WHAT YOU HAVE TO DO: Of all the entries below, only the lines from the one with "C9: 4.7uF (plus VE2, minus" up to and including the one with "R1: 75 (+3V3, VLOAD2) -> none" are to be duplicated exactly.

### INPUT FOR THIS TASK ###

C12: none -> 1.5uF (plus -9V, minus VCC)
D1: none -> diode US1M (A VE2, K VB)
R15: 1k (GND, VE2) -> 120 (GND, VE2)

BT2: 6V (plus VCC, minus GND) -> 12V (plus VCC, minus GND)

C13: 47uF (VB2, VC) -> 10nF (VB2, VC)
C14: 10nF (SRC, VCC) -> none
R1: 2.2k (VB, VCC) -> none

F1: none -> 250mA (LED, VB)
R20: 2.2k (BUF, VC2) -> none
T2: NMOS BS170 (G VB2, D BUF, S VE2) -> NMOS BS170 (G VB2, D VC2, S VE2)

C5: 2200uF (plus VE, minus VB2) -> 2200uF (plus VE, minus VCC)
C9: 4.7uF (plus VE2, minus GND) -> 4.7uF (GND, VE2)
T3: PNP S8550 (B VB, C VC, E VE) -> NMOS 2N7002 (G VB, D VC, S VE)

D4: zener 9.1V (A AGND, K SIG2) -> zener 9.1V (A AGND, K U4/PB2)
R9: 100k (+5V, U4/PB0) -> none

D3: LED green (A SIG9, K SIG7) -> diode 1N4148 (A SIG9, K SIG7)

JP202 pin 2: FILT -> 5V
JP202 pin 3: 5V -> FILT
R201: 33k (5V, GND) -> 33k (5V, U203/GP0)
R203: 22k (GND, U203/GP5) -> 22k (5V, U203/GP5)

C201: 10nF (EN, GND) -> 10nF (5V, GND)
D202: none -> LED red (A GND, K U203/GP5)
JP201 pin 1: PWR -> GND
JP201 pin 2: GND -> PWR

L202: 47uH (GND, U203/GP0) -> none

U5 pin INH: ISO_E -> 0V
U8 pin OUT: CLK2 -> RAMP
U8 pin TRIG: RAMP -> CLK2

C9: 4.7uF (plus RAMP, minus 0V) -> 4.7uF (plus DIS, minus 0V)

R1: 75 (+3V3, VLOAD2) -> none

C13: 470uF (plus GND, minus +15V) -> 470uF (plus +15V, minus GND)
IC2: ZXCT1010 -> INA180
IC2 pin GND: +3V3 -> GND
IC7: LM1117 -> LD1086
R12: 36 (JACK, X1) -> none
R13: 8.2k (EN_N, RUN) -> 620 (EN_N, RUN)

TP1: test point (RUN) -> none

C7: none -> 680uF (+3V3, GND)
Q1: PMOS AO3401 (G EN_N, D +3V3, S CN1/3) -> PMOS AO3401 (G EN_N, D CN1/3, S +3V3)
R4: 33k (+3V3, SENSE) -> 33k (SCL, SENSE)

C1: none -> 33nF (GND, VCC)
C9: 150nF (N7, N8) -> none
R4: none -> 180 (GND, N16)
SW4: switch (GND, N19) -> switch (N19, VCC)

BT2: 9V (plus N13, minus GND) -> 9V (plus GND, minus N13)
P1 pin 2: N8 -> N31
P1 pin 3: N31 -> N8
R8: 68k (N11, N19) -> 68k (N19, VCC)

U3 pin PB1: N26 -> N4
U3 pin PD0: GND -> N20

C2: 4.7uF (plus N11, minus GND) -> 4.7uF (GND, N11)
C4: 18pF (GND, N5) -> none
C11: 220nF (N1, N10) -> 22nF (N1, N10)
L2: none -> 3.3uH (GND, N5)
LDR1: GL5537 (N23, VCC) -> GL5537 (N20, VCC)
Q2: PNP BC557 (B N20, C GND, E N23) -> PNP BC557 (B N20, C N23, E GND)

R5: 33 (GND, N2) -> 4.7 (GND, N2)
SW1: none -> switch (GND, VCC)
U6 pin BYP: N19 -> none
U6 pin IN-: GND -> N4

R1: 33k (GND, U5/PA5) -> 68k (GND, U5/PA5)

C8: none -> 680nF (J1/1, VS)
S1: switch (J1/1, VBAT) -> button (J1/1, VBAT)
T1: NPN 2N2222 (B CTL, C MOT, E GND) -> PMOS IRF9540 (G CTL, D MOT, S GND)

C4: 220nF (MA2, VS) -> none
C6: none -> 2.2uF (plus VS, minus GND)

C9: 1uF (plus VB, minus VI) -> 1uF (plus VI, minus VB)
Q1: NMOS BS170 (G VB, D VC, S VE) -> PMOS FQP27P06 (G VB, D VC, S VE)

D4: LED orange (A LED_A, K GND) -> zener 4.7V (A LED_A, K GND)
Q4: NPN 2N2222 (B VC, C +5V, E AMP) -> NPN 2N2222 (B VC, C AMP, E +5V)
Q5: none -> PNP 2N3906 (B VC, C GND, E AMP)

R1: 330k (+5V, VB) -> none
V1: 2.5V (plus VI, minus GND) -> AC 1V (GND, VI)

###

RESPONSE TO THE TASK:
C9: 4.7uF (plus VE2, minus GND) -> 4.7uF (GND, VE2)
T3: PNP S8550 (B VB, C VC, E VE) -> NMOS 2N7002 (G VB, D VC, S VE)

D4: zener 9.1V (A AGND, K SIG2) -> zener 9.1V (A AGND, K U4/PB2)
R9: 100k (+5V, U4/PB0) -> none

D3: LED green (A SIG9, K SIG7) -> diode 1N4148 (A SIG9, K SIG7)

JP202 pin 2: FILT -> 5V
JP202 pin 3: 5V -> FILT
R201: 33k (5V, GND) -> 33k (5V, U203/GP0)
R203: 22k (GND, U203/GP5) -> 22k (5V, U203/GP5)

C201: 10nF (EN, GND) -> 10nF (5V, GND)
D202: none -> LED red (A GND, K U203/GP5)
JP201 pin 1: PWR -> GND
JP201 pin 2: GND -> PWR

L202: 47uH (GND, U203/GP0) -> none

U5 pin INH: ISO_E -> 0V
U8 pin OUT: CLK2 -> RAMP
U8 pin TRIG: RAMP -> CLK2

C9: 4.7uF (plus RAMP, minus 0V) -> 4.7uF (plus DIS, minus 0V)

R1: 75 (+3V3, VLOAD2) -> none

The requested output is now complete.